Segment Open
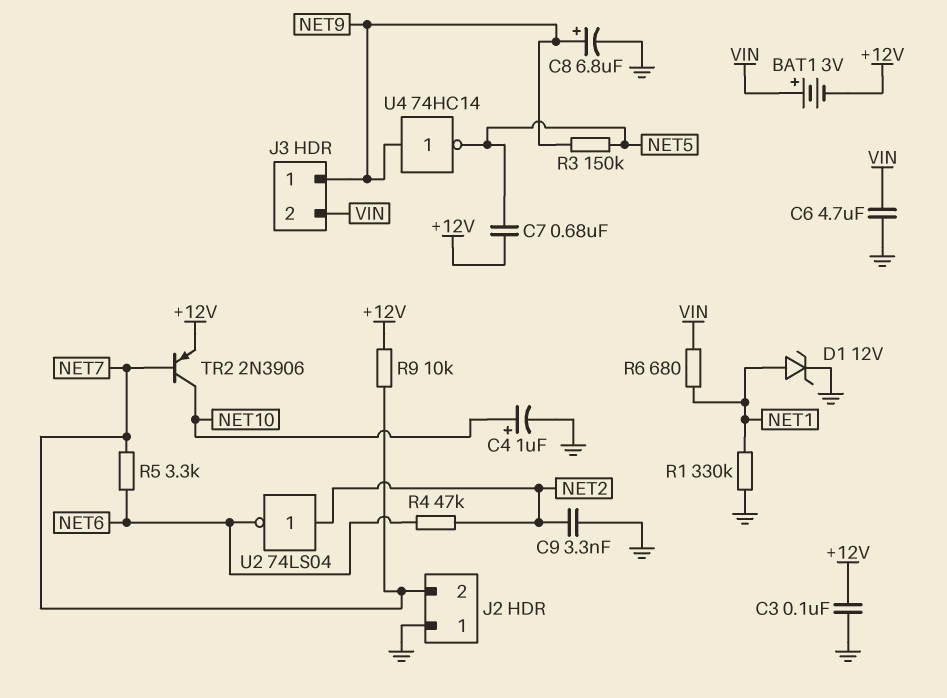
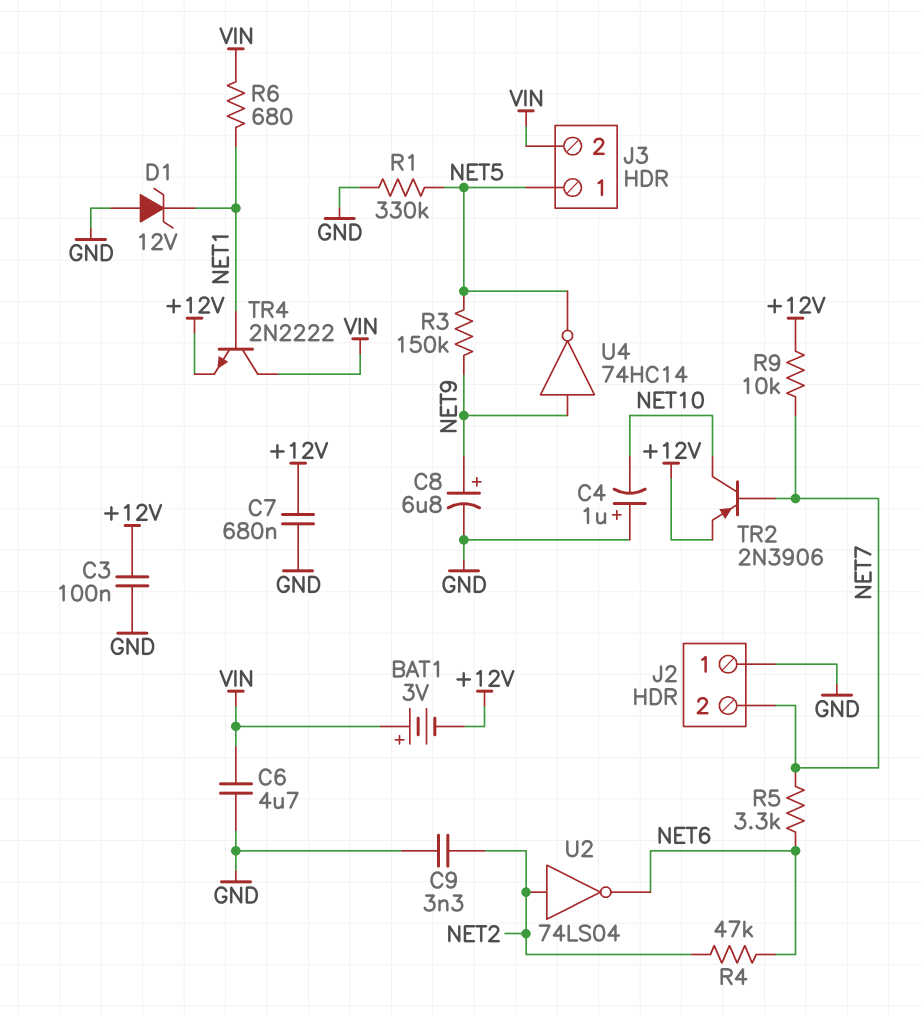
C4: 1uF (plus NET10, minus GND) -> 1uF (plus GND, minus NET10)
C7: 680nF (+12V, NET5) -> 680nF (+12V, GND)
D1: zener 12V (A NET1, K GND) -> zener 12V (A GND, K NET1)
J3 pin 1: NET9 -> NET5
R1: 330k (GND, NET1) -> 330k (GND, NET5)
TR4: none -> NPN 2N2222 (B NET1, C VIN, E +12V)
Segment Closed
**Aim of the task**
Repeat the data verbatim, excluding all pictures.

**Solution**
C4: 1uF (plus NET10, minus GND) -> 1uF (plus GND, minus NET10)
C7: 680nF (+12V, NET5) -> 680nF (+12V, GND)
D1: zener 12V (A NET1, K GND) -> zener 12V (A GND, K NET1)
J3 pin 1: NET9 -> NET5
R1: 330k (GND, NET1) -> 330k (GND, NET5)
TR4: none -> NPN 2N2222 (B NET1, C VIN, E +12V)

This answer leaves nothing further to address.